#### REQUIRED WORK
Using the material that follows, say how many lines contain the string "degrees". Answer with a number only.

#### MATERIAL PROVIDED
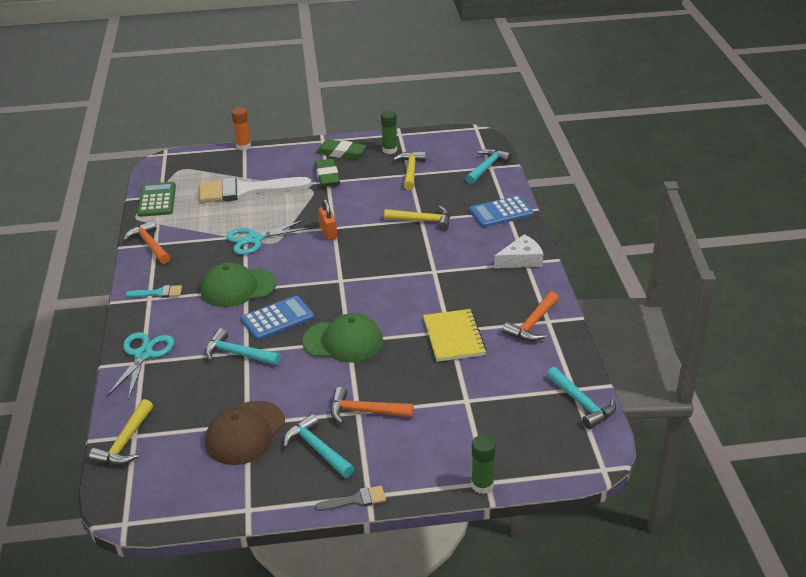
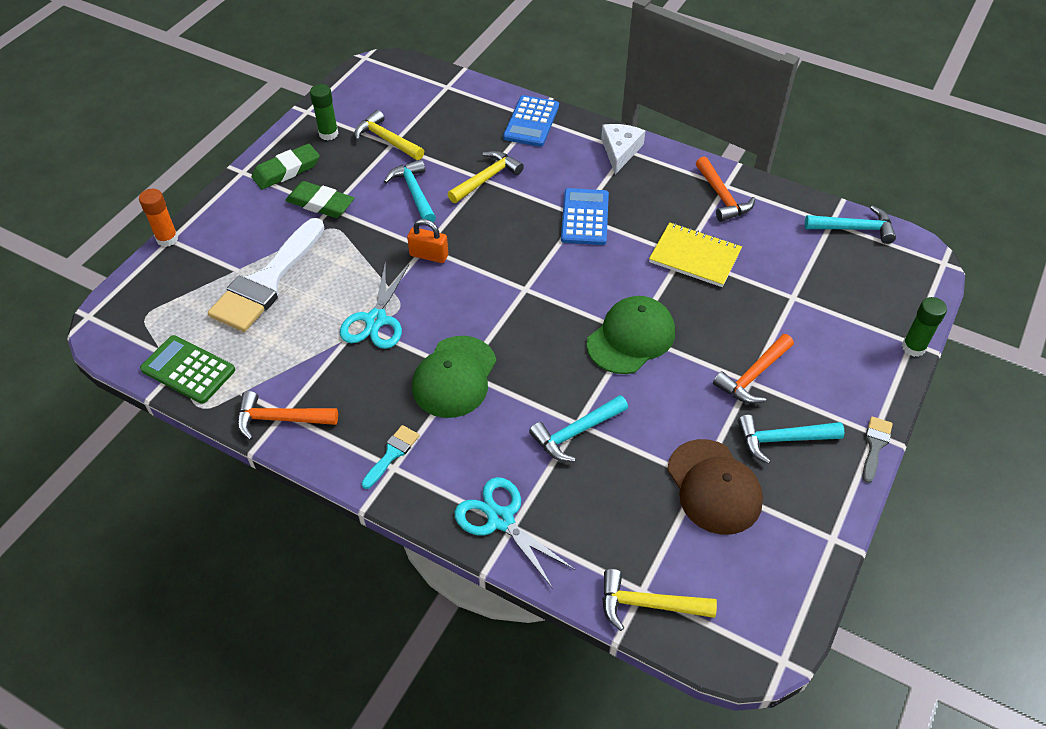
camera: 55 degrees left, 15 degrees up
(125, 442) = (647, 604): yellow hammer -> yellow hammer turned 135 degrees clockwise
(277, 318) = (544, 370): blue calculator -> blue calculator (585, 217)
(487, 167) = (444, 89): turquoise hammer -> turquoise hammer (414, 192)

#### TASK ANSWER
2